*** LISTED RECORDS ***
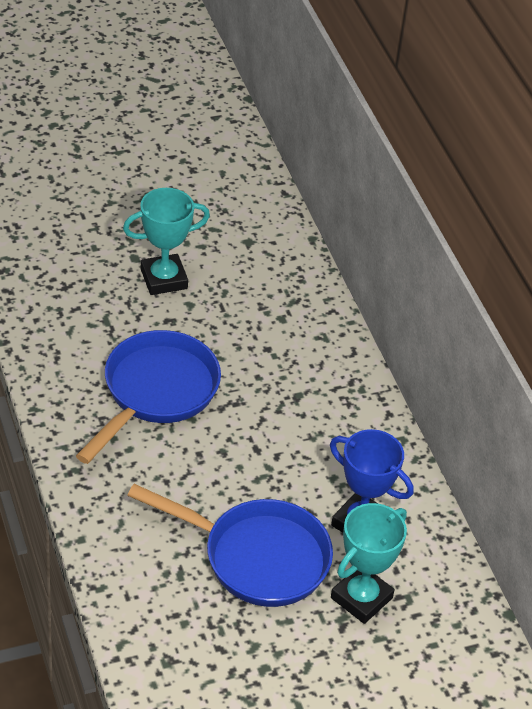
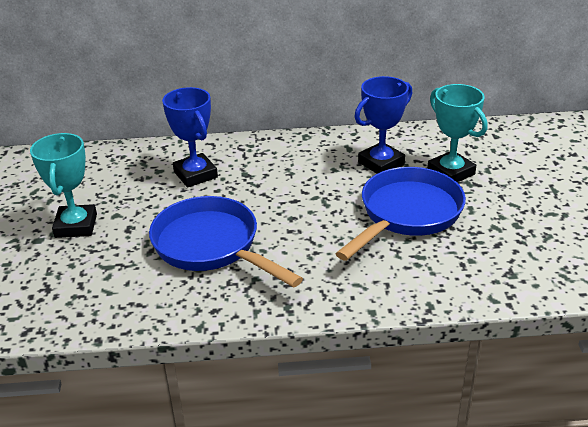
camera: 70 degrees left, 10 degrees down
(283, 352) = (195, 174): none -> blue trophy

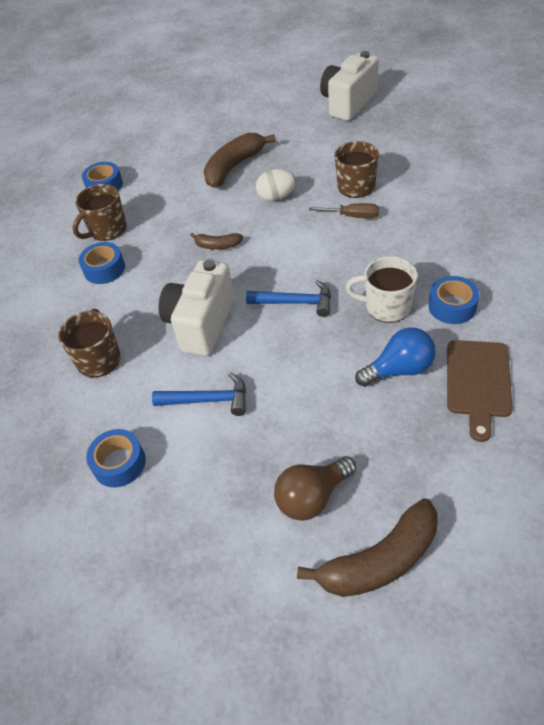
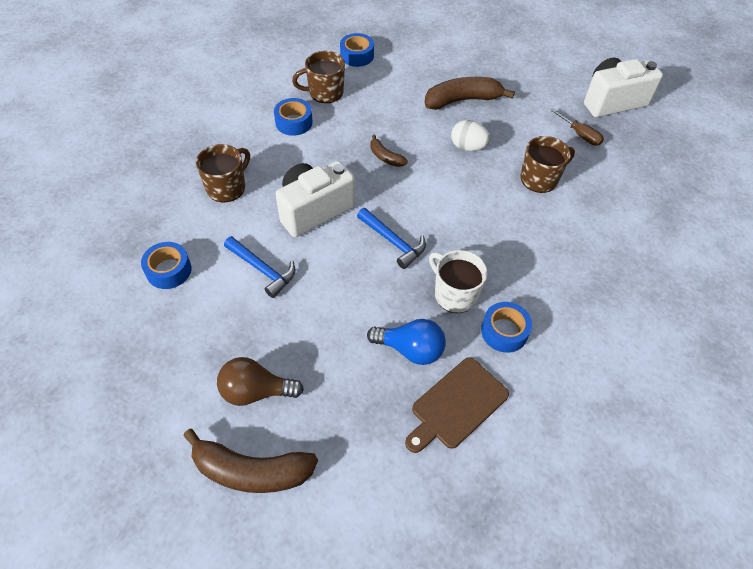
camera: 30 degrees right, 5 degrees up
(352, 216) = (508, 202): brown screwdriver -> brown screwdriver (580, 135)

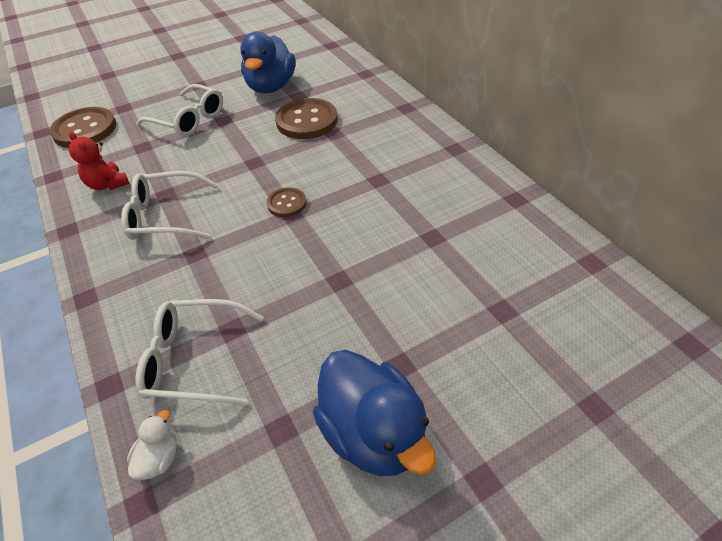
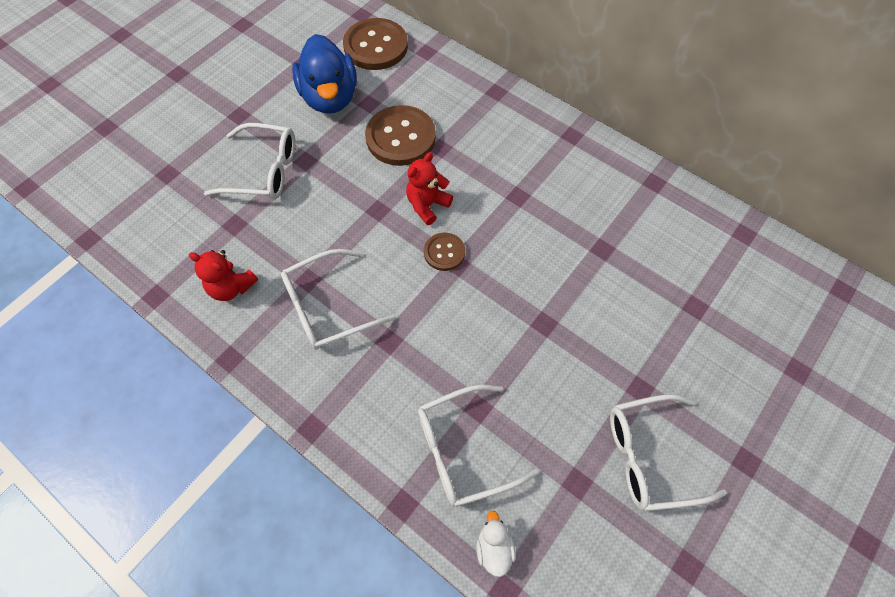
camera: 25 degrees left, 15 degrees up
(85, 129) = (142, 219): brown button -> brown button (376, 46)
(296, 168) = (427, 205): none -> red teddy bear
(373, 433) = (650, 456): blue duck -> white glasses

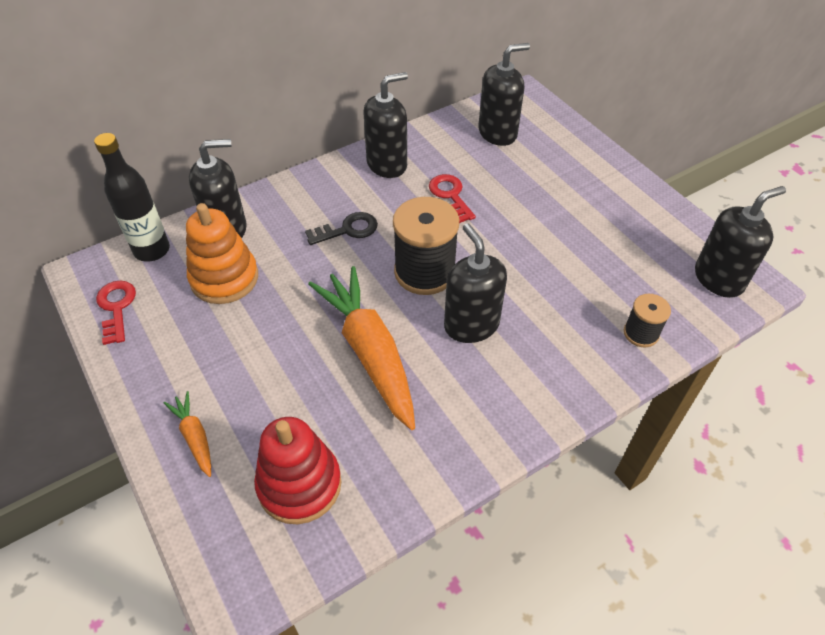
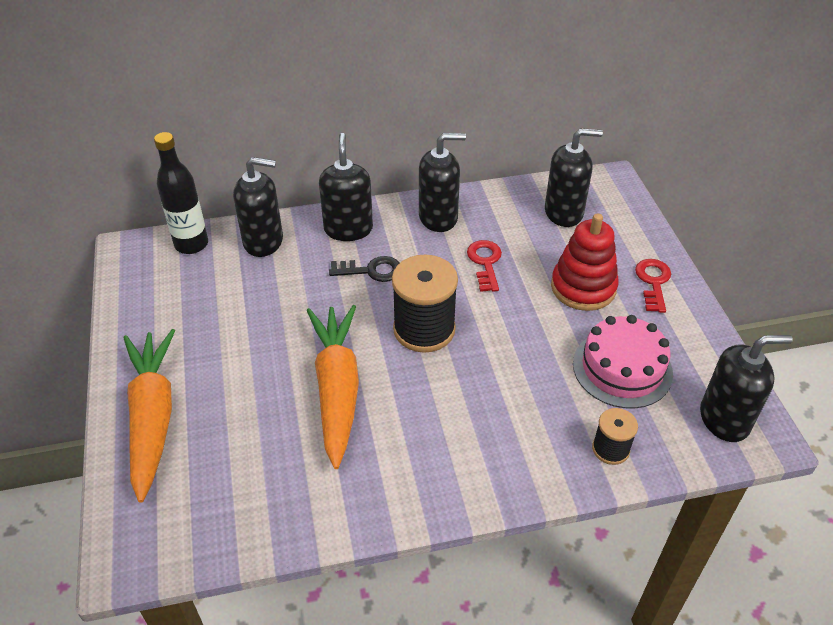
camera: 20 degrees right, 5 degrees down
(116, 307) = (140, 287): red key -> red key (653, 282)
(194, 437) = (152, 417): orange carrot -> orange carrot, size x2.17
(224, 278) = (241, 286): orange stacking toy -> none
(299, 484) = (220, 486): red stacking toy -> red stacking toy (583, 287)
(471, 325) = (444, 391): black soap dispenser -> black soap dispenser (348, 229)
(615, 259) = (622, 368): none -> pink cake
***
▸ **YOUR ASSIGNMENT**
Go through the records above and copy each line where "stacking" is found.

▸ **SOLUTION TO THIS EXERCISE**
(224, 278) = (241, 286): orange stacking toy -> none
(299, 484) = (220, 486): red stacking toy -> red stacking toy (583, 287)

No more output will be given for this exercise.